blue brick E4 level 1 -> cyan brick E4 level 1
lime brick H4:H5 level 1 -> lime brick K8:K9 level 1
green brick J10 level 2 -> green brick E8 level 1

What the exercise asks
Please give back only the lines starting with the one that contains "lime brick H4:H5" and ending with the last line of the listing, retyped exactly.

Solution
lime brick H4:H5 level 1 -> lime brick K8:K9 level 1
green brick J10 level 2 -> green brick E8 level 1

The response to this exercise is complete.